• GOAL OF THE EXERCISE
Once the line holding "white phone [321,104,383,144]" is found in the listing below, write it out and each later line exactly, up to and including the one holding "orange cupcake [384,28,447,105]".

• SOURCE MATERIAL

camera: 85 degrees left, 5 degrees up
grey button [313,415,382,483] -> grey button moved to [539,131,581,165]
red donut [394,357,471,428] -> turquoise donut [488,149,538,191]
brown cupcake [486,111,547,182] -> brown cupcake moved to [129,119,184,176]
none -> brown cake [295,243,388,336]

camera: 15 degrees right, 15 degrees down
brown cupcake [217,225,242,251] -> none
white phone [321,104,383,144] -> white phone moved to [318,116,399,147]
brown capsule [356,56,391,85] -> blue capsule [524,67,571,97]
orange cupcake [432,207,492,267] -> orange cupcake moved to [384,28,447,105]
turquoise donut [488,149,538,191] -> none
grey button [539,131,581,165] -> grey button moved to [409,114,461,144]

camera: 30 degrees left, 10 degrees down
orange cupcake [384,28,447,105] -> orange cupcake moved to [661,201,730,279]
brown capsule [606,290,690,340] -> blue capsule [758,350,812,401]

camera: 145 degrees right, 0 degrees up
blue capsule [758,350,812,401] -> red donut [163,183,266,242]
==
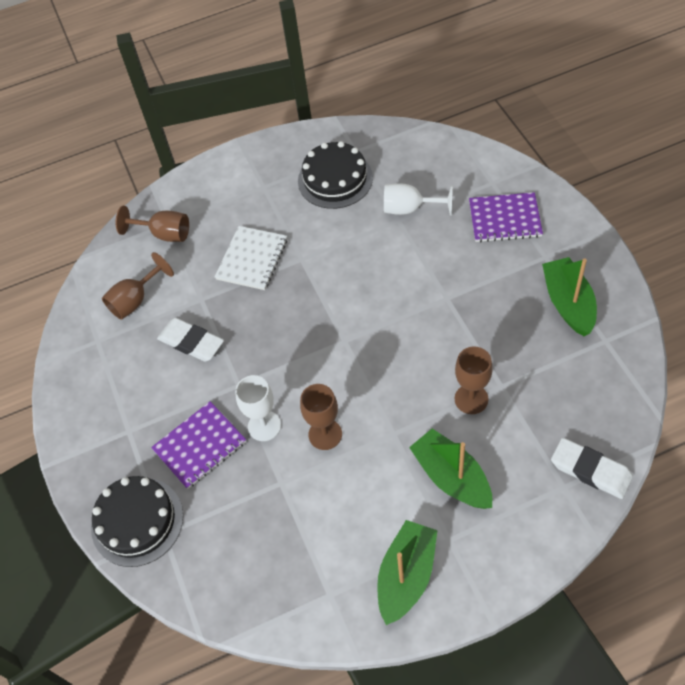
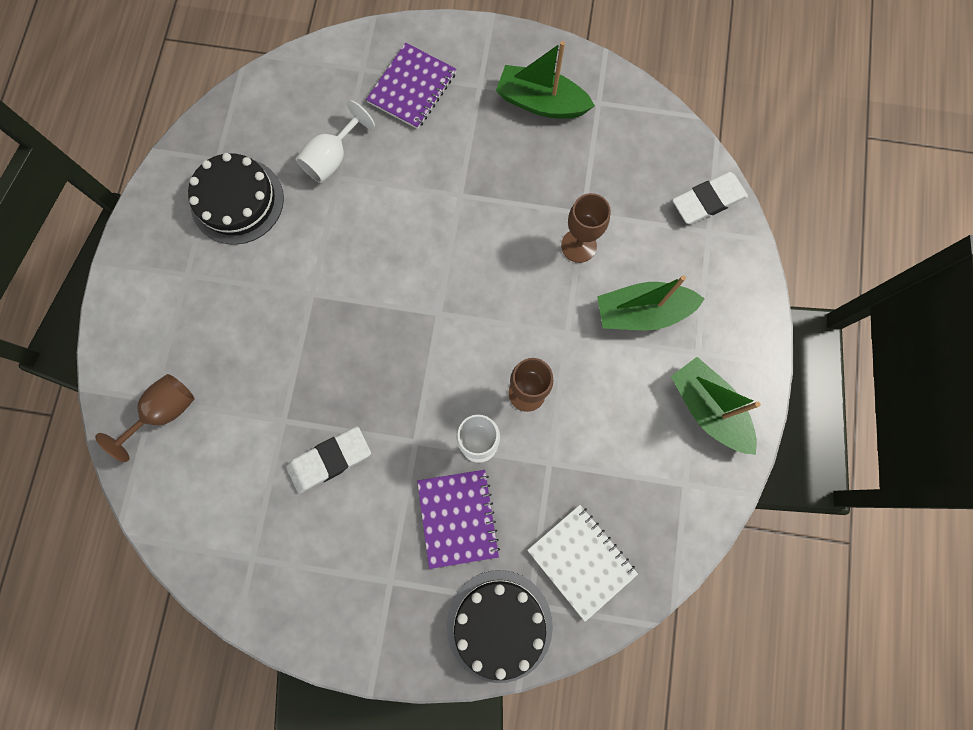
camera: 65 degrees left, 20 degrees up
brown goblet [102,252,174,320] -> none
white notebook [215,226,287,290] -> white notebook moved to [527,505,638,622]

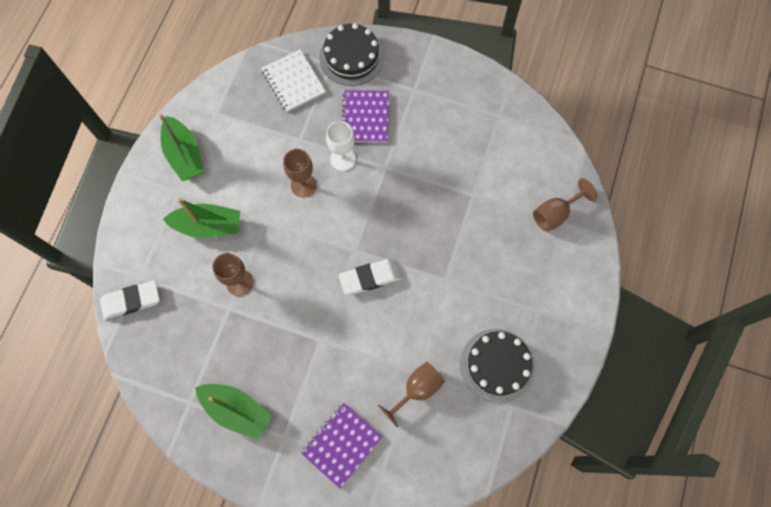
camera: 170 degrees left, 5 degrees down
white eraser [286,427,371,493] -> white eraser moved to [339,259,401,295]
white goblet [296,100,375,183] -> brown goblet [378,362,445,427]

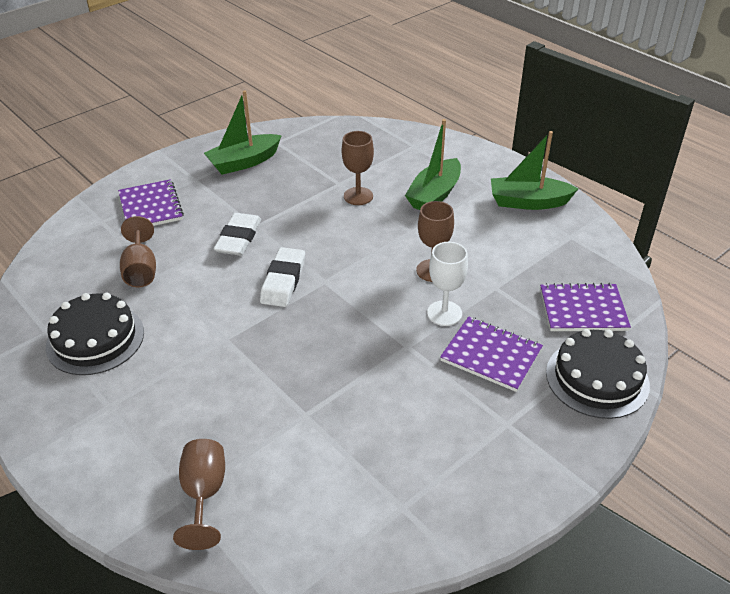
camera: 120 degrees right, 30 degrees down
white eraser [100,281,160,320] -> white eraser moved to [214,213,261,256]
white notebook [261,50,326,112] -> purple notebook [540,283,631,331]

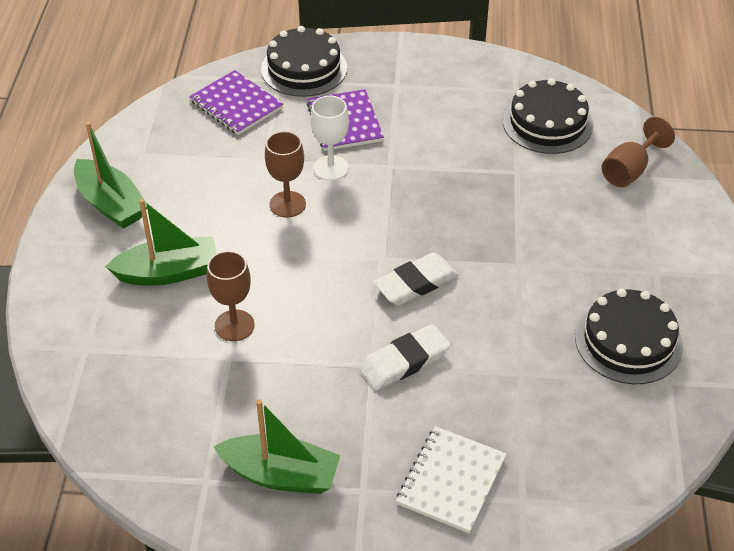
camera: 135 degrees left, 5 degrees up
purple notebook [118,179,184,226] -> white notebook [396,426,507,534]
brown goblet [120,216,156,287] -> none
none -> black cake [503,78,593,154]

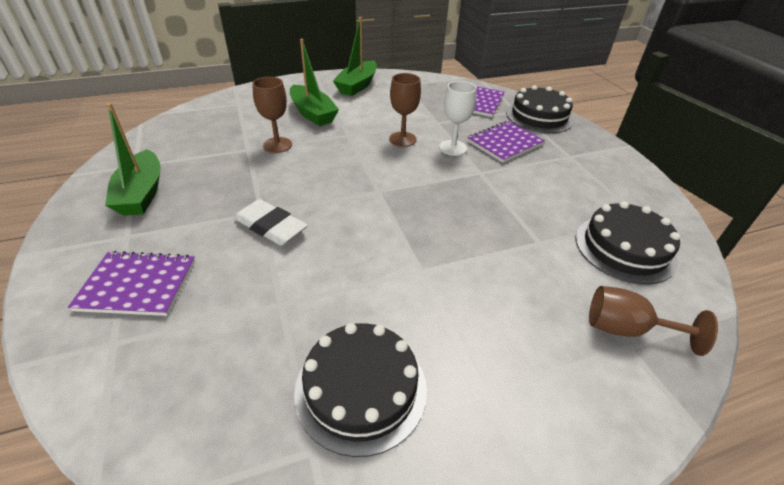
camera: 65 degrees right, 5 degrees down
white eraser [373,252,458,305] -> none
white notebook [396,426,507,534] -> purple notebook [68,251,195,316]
--
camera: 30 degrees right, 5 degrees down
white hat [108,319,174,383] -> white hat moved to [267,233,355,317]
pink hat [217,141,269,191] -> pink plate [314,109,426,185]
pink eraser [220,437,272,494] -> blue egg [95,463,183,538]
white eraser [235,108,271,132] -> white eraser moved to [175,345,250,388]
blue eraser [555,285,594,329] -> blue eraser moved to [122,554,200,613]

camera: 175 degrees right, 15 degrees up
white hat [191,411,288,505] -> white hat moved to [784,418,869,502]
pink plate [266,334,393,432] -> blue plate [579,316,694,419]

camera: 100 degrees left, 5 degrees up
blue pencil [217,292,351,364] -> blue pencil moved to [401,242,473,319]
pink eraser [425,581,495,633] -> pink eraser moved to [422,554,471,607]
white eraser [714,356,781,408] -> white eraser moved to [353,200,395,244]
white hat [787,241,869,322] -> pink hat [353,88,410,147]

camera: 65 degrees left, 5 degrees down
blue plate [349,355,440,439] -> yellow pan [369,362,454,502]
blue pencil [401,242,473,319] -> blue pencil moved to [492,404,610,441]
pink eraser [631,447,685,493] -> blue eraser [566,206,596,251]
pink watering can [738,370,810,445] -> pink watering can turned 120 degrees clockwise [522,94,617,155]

• RESPONSE TO THE EXERCISE
white phone [321,104,383,144] -> white phone moved to [318,116,399,147]
brown capsule [356,56,391,85] -> blue capsule [524,67,571,97]
orange cupcake [432,207,492,267] -> orange cupcake moved to [384,28,447,105]
turquoise donut [488,149,538,191] -> none
grey button [539,131,581,165] -> grey button moved to [409,114,461,144]

camera: 30 degrees left, 10 degrees down
orange cupcake [384,28,447,105] -> orange cupcake moved to [661,201,730,279]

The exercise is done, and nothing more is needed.